> **WHAT YOU NEED TO DO**: Your job is to report every line of the entries that has "none".
+===+
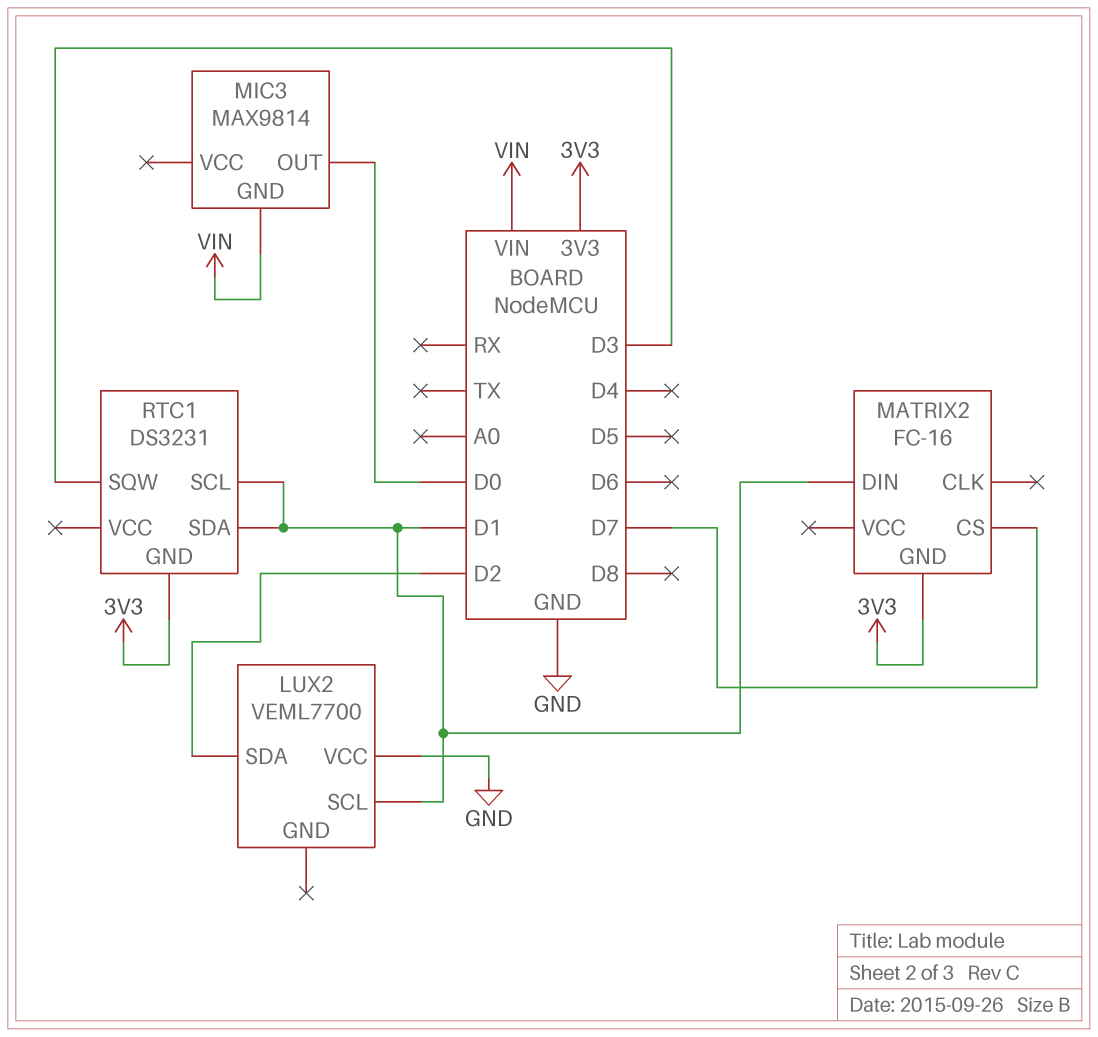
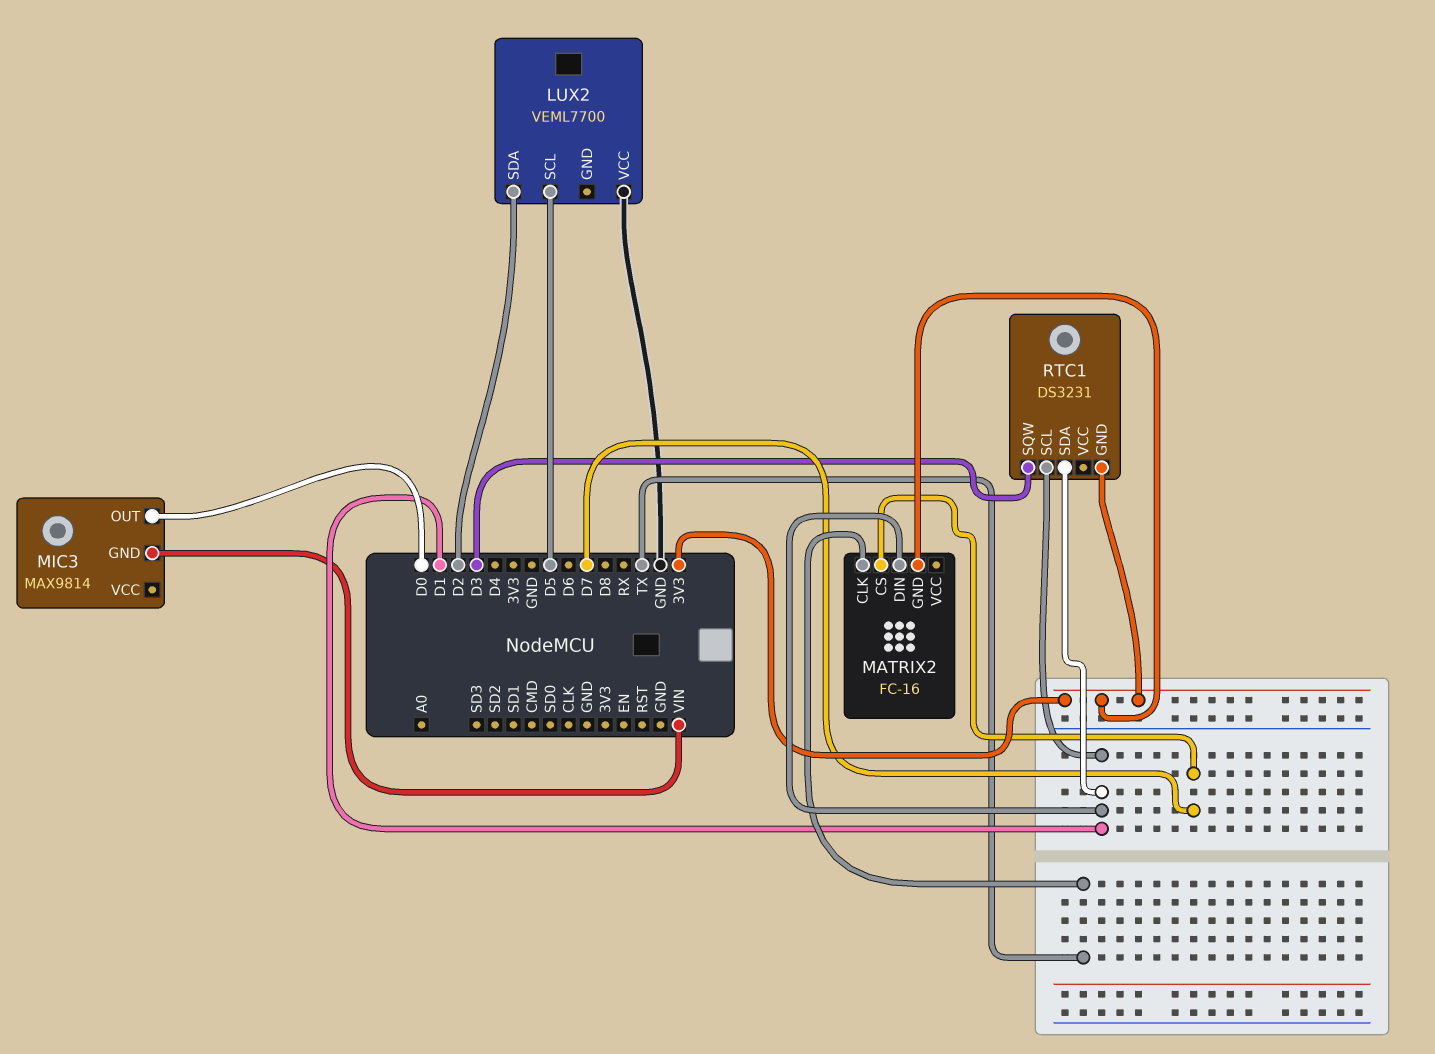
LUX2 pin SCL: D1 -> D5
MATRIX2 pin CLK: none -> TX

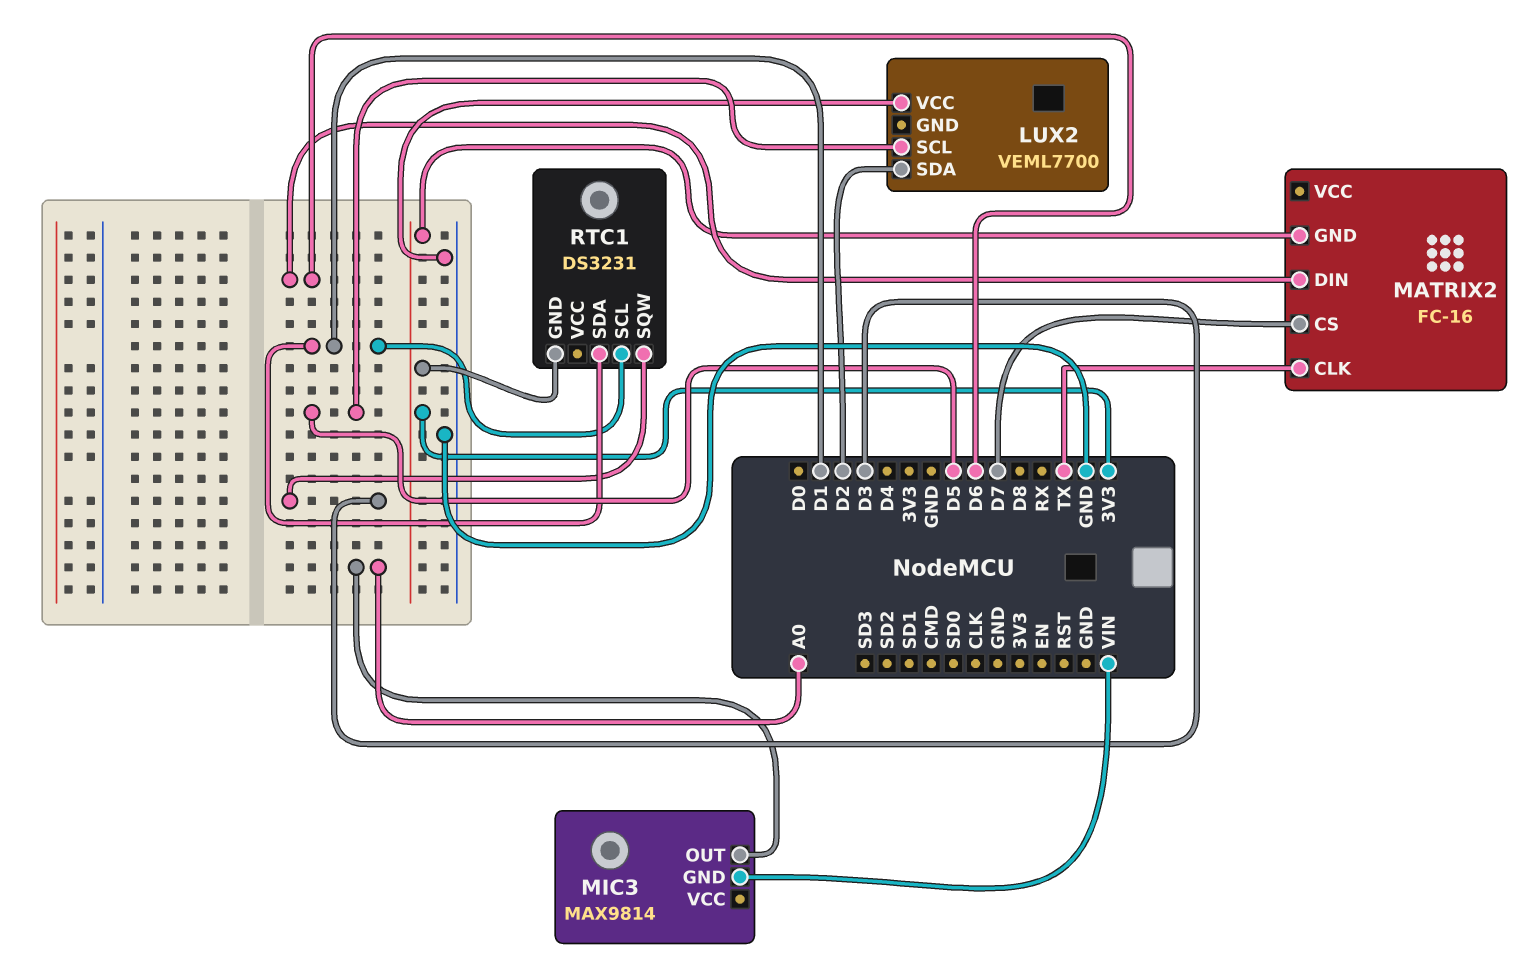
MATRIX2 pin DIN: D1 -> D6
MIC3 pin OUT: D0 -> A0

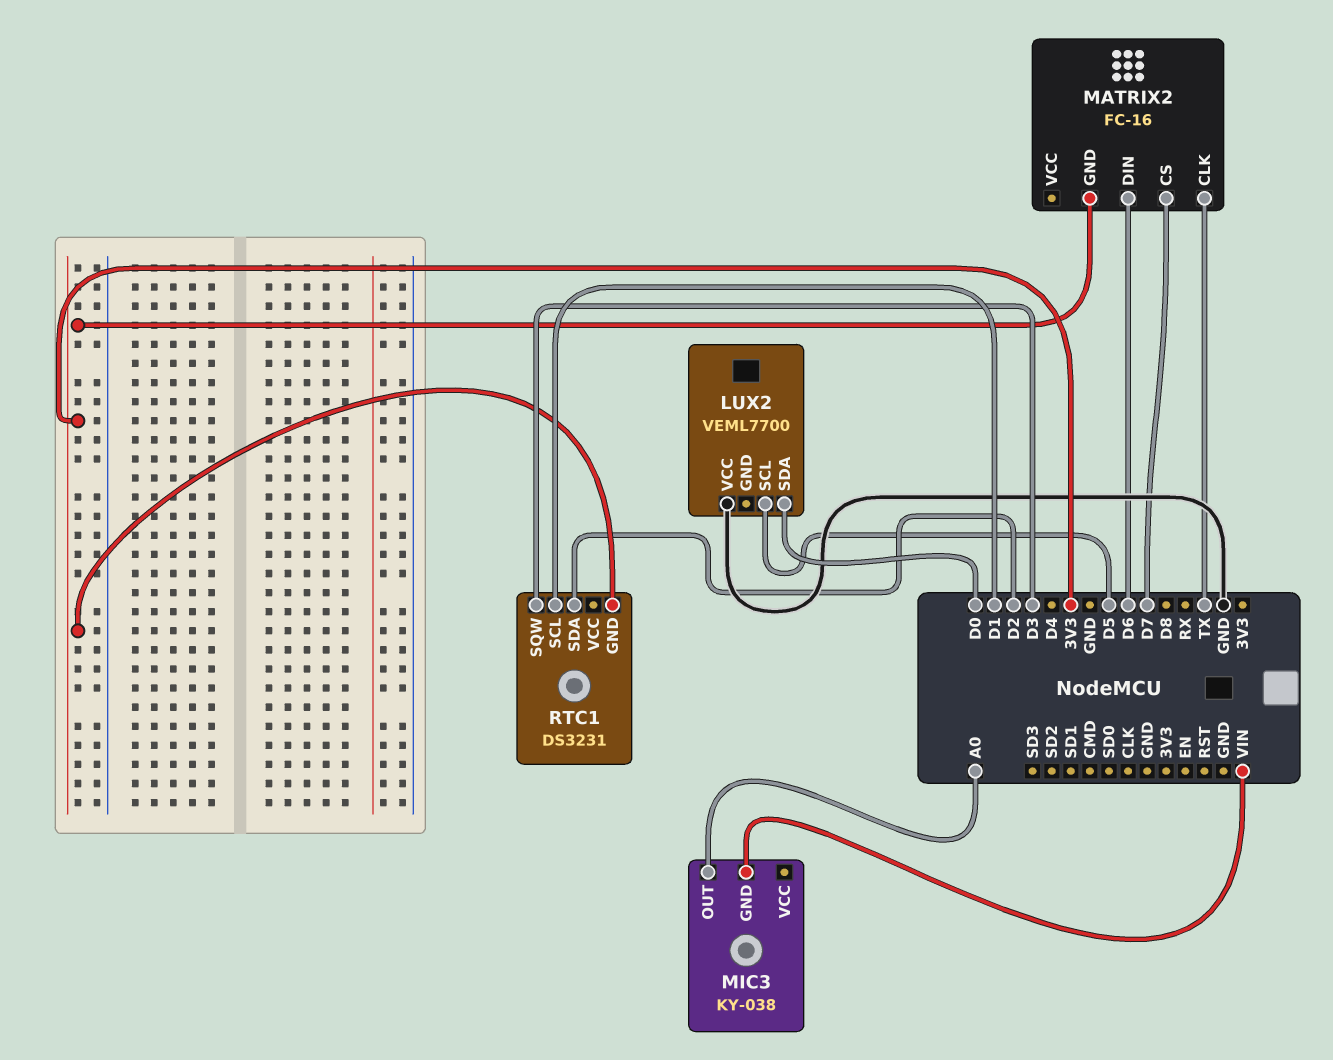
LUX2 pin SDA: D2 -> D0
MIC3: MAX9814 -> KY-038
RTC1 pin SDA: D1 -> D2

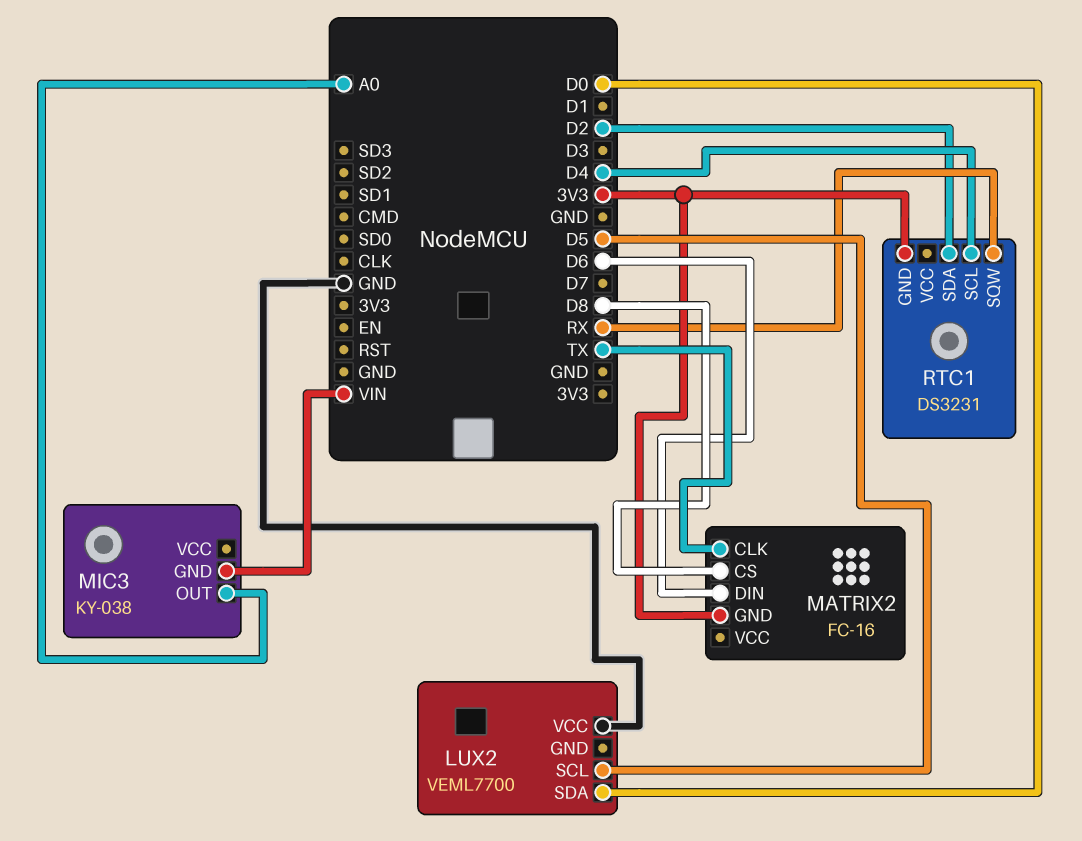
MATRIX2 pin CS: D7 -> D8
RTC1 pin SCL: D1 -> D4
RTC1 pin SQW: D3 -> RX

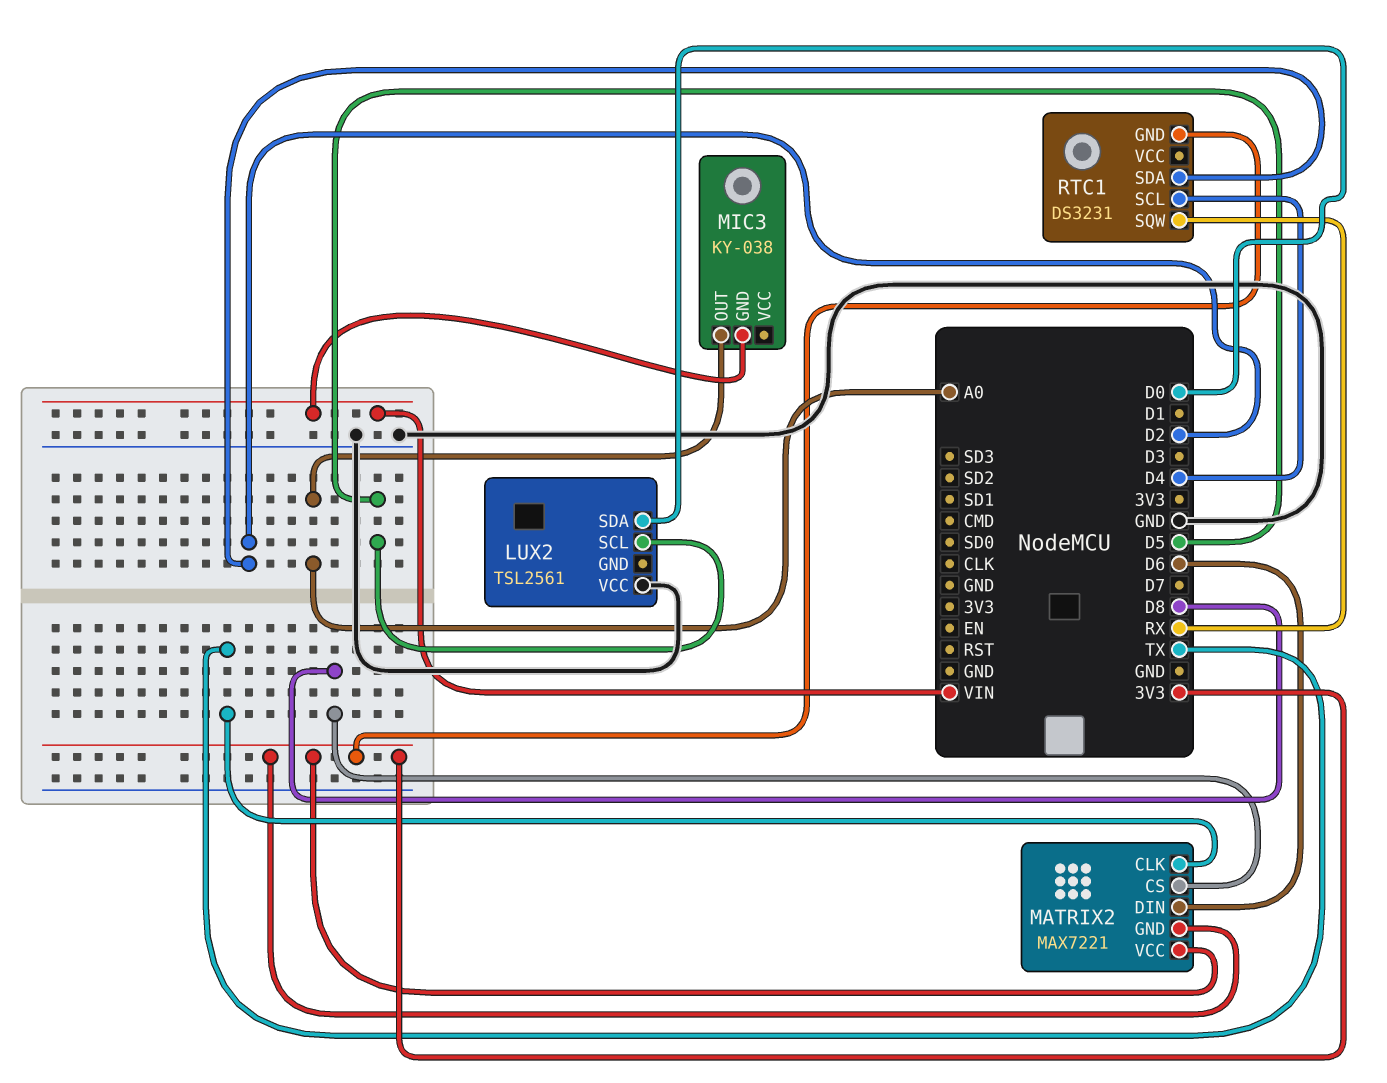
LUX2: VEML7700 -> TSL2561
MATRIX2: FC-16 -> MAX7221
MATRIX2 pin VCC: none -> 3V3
+===+
> **FINISHED TASK**:
MATRIX2 pin CLK: none -> TX
MATRIX2 pin VCC: none -> 3V3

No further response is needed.